* _WORK REQUIRED_
Copies of all lines containing the string "first" are needed from the data below.

* _RECORDS FOR THE TASK_
━━━━━━━━━━━━━━━━━━━━

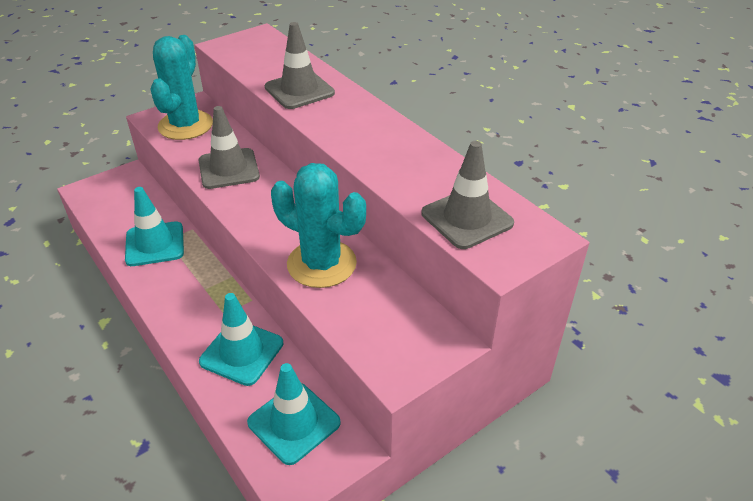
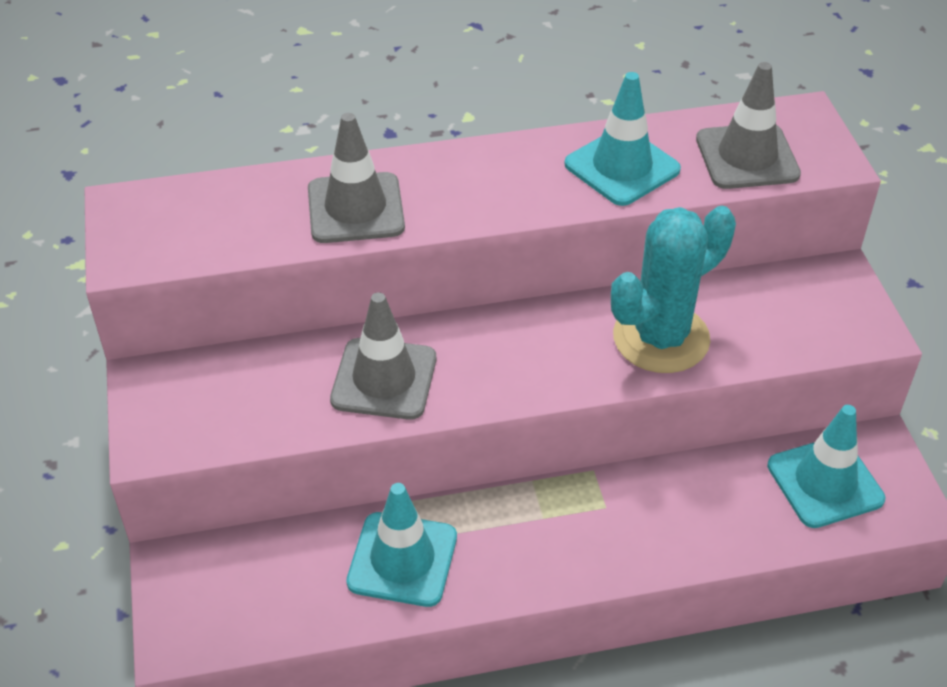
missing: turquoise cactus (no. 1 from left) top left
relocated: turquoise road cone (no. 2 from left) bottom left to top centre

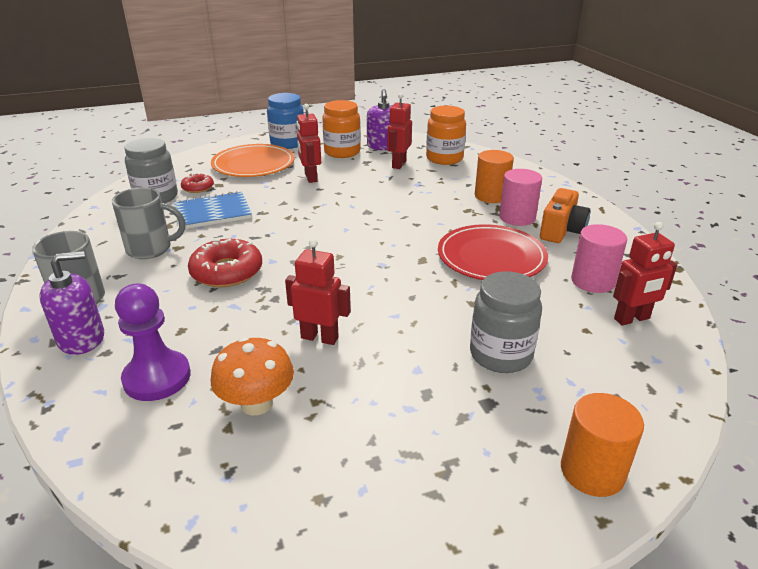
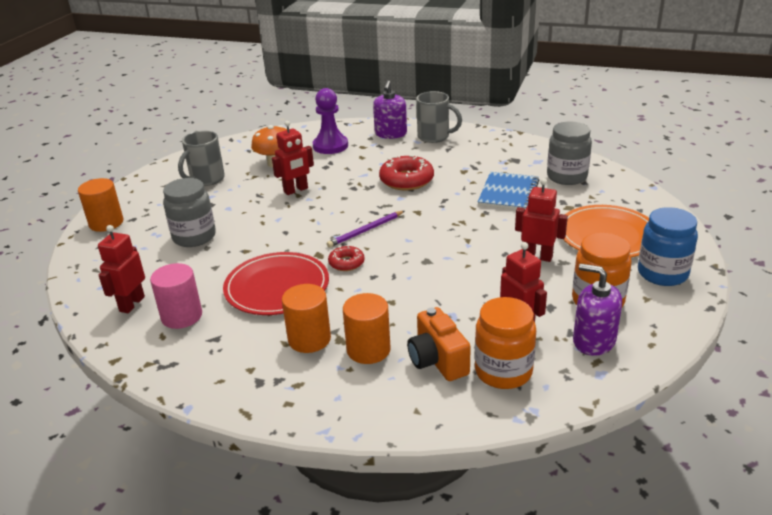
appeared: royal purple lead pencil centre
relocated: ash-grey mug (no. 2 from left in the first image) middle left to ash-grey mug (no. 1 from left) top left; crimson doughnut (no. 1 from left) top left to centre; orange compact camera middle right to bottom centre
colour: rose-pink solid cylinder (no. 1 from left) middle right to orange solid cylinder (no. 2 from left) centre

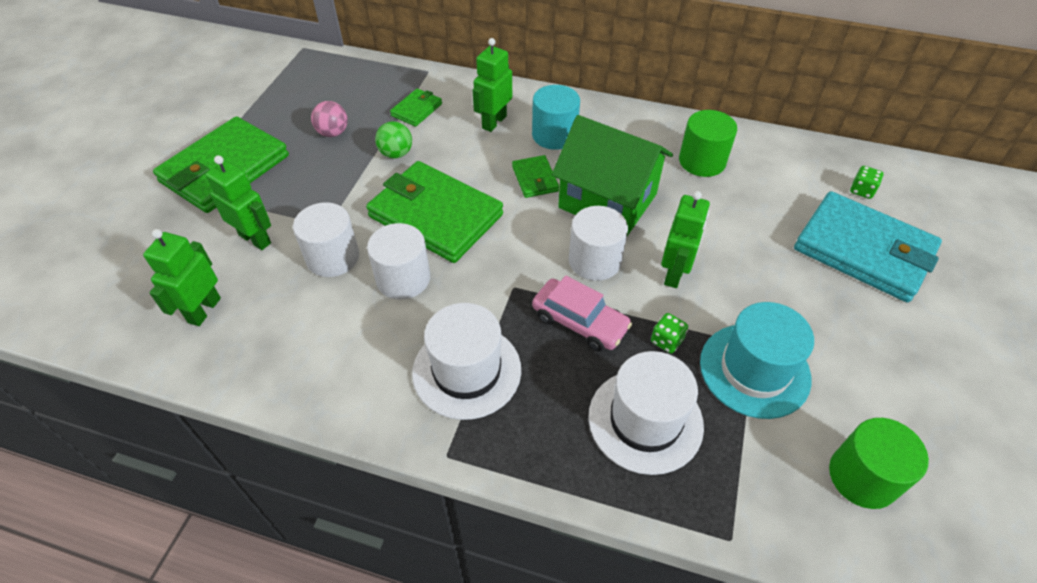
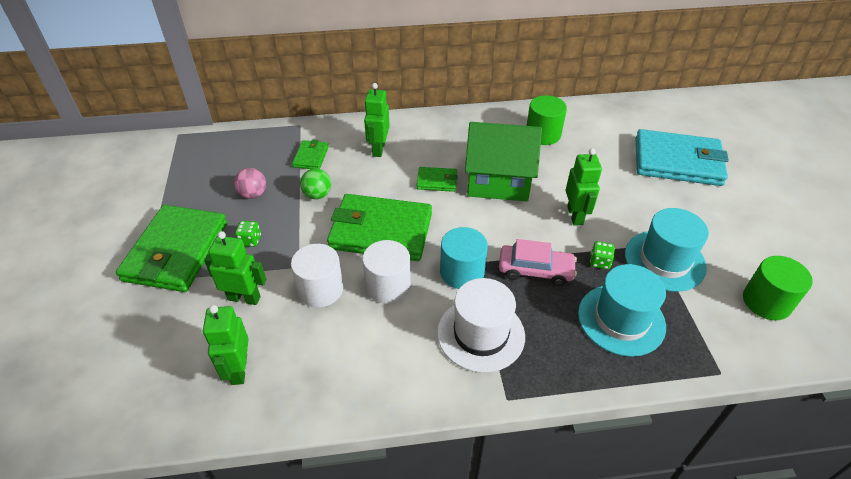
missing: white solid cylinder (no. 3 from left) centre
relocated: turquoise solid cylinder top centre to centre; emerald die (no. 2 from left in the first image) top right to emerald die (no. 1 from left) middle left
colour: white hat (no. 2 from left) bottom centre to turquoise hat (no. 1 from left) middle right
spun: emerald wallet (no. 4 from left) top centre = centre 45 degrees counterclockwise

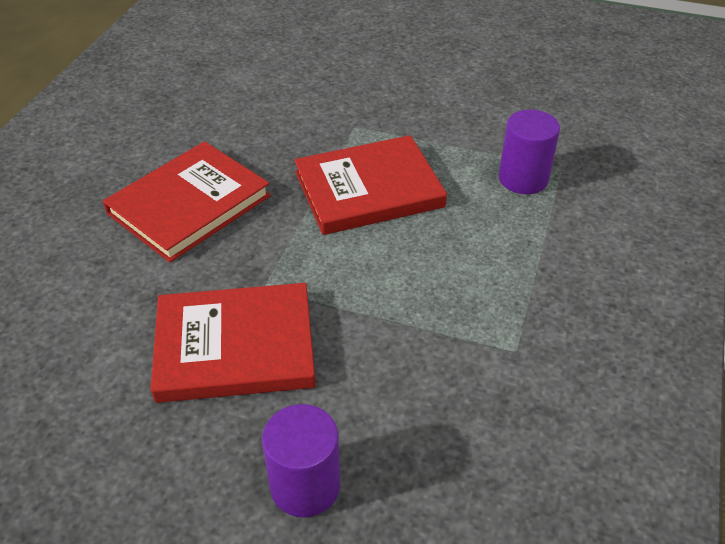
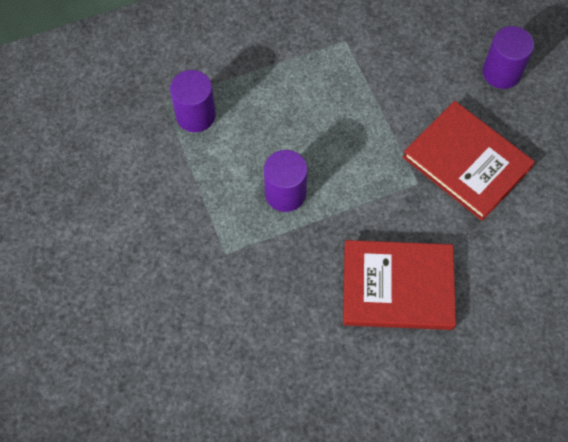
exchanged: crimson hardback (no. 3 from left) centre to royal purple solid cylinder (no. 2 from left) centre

━━━━━━━━━━━━━━━━━━━━

* _THE COMPLETED TASK_
relocated: ash-grey mug (no. 2 from left in the first image) middle left to ash-grey mug (no. 1 from left) top left; crimson doughnut (no. 1 from left) top left to centre; orange compact camera middle right to bottom centre
relocated: turquoise solid cylinder top centre to centre; emerald die (no. 2 from left in the first image) top right to emerald die (no. 1 from left) middle left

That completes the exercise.